Material provided →
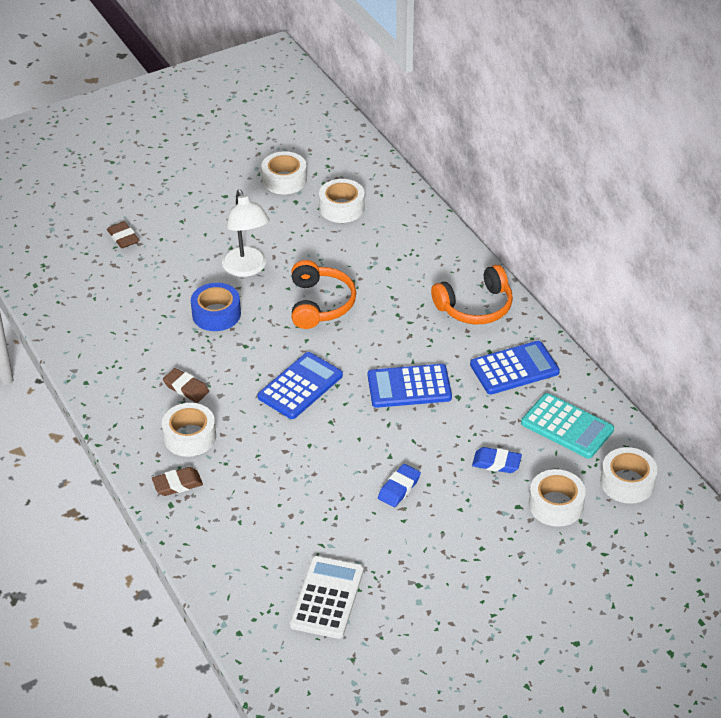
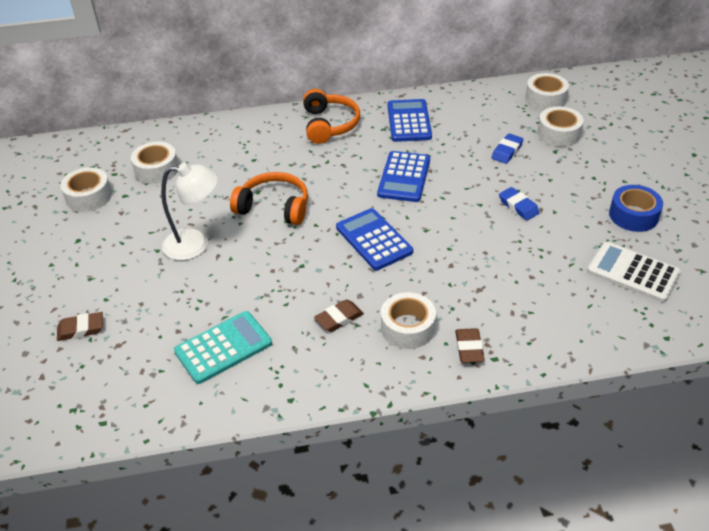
camera: 70 degrees left, 0 degrees up
blue tape [191,283,241,331] -> blue tape moved to [609,185,663,232]
turquoise calculator [521,393,614,459] -> turquoise calculator moved to [174,311,272,384]

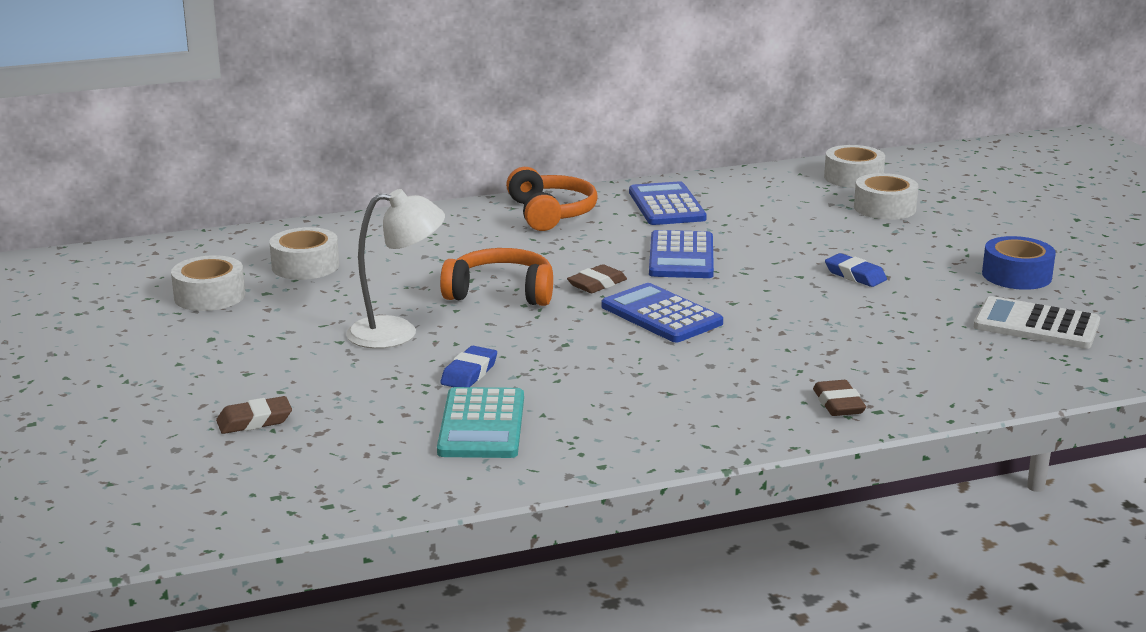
camera: 10 degrees left, 20 degrees down
turquoise calculator [174,311,272,384] -> turquoise calculator turned 135 degrees clockwise [437,387,524,458]
brown eraser [314,299,364,332] -> brown eraser moved to [567,264,627,293]
white tape [381,292,436,349] -> none
blue eraser [491,133,523,164] -> blue eraser moved to [440,346,497,387]

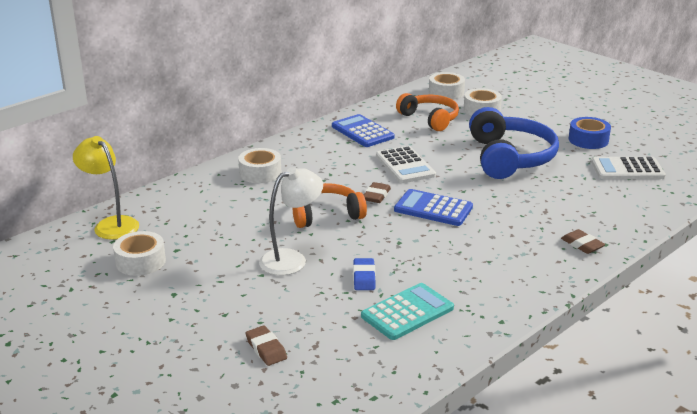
camera: 25 degrees left, 5 degrees up
brown eraser [216,396,292,434] -> brown eraser turned 75 degrees counterclockwise [245,325,287,366]
white tape [269,227,339,280] -> white tape moved to [238,148,281,183]
turquoise calculator [437,387,524,458] -> turquoise calculator turned 105 degrees counterclockwise [361,283,454,340]
orange headphones [506,167,598,231] -> orange headphones moved to [396,93,459,131]
blue calculator [649,230,714,278] -> white calculator [376,146,436,183]
blue eraser [825,253,887,287] -> blue headphones [469,107,559,179]
none -> yellow lamp [73,136,139,240]

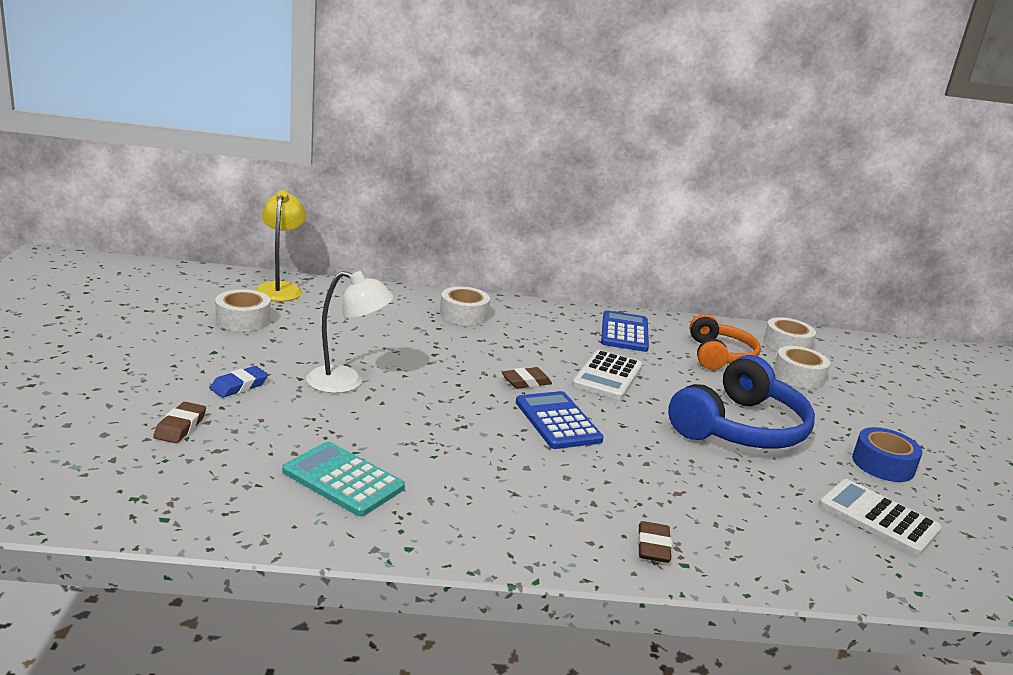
camera: 40 degrees right, 5 degrees down
orange headphones [293,183,367,228] -> none
blue eraser [353,258,376,290] -> blue eraser moved to [210,366,268,398]
turquoise calculator [361,283,454,340] -> turquoise calculator turned 150 degrees counterclockwise [282,442,405,516]

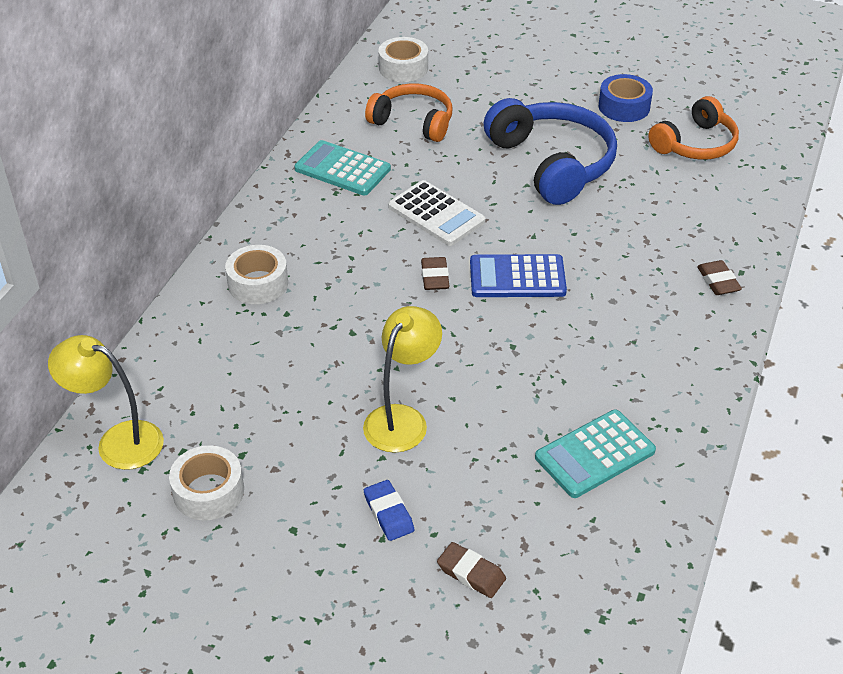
camera: 65 degrees left, 20 degrees up
white lamp [306,271,394,393] -> yellow lamp [363,306,442,453]
blue calculator [601,310,649,352] -> turquoise calculator [294,140,391,195]
brown eraser [638,521,672,563] -> brown eraser turned 45 degrees clockwise [697,260,742,295]
white tape [773,346,830,389] -> none
white calculator [819,479,942,556] -> orange headphones [648,96,739,160]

What you will do →
Everything above from the line that has "orange headphones [506,167,598,231]" down to the line that has "blue eraser [353,258,376,290]" should be output exactly, with both of those lines included. Leave the pictures behind.

Exercise solution →
orange headphones [506,167,598,231] -> orange headphones moved to [396,93,459,131]
blue calculator [649,230,714,278] -> white calculator [376,146,436,183]
blue eraser [825,253,887,287] -> blue headphones [469,107,559,179]
none -> yellow lamp [73,136,139,240]

camera: 40 degrees right, 5 degrees down
orange headphones [293,183,367,228] -> none
blue eraser [353,258,376,290] -> blue eraser moved to [210,366,268,398]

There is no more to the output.